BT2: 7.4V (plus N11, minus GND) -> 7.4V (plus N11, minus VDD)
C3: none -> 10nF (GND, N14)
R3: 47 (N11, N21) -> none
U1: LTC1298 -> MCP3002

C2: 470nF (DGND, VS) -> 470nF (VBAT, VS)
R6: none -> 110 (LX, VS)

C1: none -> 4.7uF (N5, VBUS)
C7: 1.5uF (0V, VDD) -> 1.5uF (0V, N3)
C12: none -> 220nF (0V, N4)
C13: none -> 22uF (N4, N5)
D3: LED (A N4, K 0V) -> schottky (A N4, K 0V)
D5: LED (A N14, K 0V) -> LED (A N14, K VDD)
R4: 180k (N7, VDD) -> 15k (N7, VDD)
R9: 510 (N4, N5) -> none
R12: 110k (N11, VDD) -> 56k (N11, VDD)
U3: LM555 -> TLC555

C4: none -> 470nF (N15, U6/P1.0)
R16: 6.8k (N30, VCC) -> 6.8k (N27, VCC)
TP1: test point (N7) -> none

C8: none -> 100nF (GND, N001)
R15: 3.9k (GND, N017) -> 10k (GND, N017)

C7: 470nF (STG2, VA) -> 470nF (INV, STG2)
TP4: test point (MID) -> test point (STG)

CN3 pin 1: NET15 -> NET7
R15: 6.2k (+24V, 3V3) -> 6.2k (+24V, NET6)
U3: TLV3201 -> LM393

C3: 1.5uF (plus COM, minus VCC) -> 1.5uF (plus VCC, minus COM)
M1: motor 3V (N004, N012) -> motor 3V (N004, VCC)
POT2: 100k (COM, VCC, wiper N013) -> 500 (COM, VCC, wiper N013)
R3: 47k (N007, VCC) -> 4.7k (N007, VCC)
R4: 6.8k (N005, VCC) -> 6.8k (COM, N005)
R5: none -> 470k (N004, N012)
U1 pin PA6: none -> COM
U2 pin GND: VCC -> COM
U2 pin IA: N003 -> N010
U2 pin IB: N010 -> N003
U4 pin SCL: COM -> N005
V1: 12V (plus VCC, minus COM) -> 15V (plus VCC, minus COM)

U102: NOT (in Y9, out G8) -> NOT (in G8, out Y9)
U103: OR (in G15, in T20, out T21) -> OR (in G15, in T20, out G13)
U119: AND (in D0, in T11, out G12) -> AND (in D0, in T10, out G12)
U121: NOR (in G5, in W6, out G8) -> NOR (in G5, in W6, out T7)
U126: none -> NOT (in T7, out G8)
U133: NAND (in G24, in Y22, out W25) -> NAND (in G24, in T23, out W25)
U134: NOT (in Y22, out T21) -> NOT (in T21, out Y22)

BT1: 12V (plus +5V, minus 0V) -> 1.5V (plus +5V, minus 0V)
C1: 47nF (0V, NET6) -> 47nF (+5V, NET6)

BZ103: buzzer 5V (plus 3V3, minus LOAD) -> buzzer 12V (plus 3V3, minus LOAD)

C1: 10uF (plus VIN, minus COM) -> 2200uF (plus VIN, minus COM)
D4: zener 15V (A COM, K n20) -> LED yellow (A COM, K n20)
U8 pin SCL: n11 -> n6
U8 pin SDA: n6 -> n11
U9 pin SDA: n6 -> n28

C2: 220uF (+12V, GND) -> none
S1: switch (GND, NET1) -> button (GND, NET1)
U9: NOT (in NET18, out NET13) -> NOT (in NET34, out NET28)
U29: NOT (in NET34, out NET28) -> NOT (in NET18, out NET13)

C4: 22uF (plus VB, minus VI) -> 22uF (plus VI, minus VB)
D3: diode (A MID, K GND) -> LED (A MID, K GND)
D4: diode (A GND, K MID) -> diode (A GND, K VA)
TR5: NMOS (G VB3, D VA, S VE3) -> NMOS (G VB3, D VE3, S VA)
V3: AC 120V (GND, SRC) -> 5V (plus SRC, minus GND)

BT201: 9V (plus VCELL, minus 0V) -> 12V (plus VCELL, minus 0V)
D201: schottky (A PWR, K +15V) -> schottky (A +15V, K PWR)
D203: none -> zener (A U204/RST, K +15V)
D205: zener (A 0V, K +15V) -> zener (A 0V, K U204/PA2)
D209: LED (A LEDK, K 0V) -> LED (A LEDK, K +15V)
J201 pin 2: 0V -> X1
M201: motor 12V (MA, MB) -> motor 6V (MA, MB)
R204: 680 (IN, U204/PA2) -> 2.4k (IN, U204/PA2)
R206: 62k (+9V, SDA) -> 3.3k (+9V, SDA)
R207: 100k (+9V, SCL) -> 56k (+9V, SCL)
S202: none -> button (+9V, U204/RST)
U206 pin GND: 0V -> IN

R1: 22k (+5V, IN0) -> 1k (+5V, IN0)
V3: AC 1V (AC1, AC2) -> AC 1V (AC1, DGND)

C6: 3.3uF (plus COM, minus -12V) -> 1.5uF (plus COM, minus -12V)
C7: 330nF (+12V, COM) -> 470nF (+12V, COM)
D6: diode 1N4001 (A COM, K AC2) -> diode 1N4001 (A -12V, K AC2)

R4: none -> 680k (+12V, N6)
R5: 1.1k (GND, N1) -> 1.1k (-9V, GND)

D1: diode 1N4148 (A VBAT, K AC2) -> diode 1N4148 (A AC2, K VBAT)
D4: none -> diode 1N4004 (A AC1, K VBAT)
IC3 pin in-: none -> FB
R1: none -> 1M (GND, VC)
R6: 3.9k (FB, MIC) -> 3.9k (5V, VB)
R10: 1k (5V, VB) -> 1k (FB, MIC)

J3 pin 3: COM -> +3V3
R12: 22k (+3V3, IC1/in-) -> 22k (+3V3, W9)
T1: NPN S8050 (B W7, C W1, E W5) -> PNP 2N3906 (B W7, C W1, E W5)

■ Work item
Nothing but the lines from the one holding "D201: schottky (A" to the end of the entries should be output, each exactly as it appears.

■ Worked solution
D201: schottky (A PWR, K +15V) -> schottky (A +15V, K PWR)
D203: none -> zener (A U204/RST, K +15V)
D205: zener (A 0V, K +15V) -> zener (A 0V, K U204/PA2)
D209: LED (A LEDK, K 0V) -> LED (A LEDK, K +15V)
J201 pin 2: 0V -> X1
M201: motor 12V (MA, MB) -> motor 6V (MA, MB)
R204: 680 (IN, U204/PA2) -> 2.4k (IN, U204/PA2)
R206: 62k (+9V, SDA) -> 3.3k (+9V, SDA)
R207: 100k (+9V, SCL) -> 56k (+9V, SCL)
S202: none -> button (+9V, U204/RST)
U206 pin GND: 0V -> IN

R1: 22k (+5V, IN0) -> 1k (+5V, IN0)
V3: AC 1V (AC1, AC2) -> AC 1V (AC1, DGND)

C6: 3.3uF (plus COM, minus -12V) -> 1.5uF (plus COM, minus -12V)
C7: 330nF (+12V, COM) -> 470nF (+12V, COM)
D6: diode 1N4001 (A COM, K AC2) -> diode 1N4001 (A -12V, K AC2)

R4: none -> 680k (+12V, N6)
R5: 1.1k (GND, N1) -> 1.1k (-9V, GND)

D1: diode 1N4148 (A VBAT, K AC2) -> diode 1N4148 (A AC2, K VBAT)
D4: none -> diode 1N4004 (A AC1, K VBAT)
IC3 pin in-: none -> FB
R1: none -> 1M (GND, VC)
R6: 3.9k (FB, MIC) -> 3.9k (5V, VB)
R10: 1k (5V, VB) -> 1k (FB, MIC)

J3 pin 3: COM -> +3V3
R12: 22k (+3V3, IC1/in-) -> 22k (+3V3, W9)
T1: NPN S8050 (B W7, C W1, E W5) -> PNP 2N3906 (B W7, C W1, E W5)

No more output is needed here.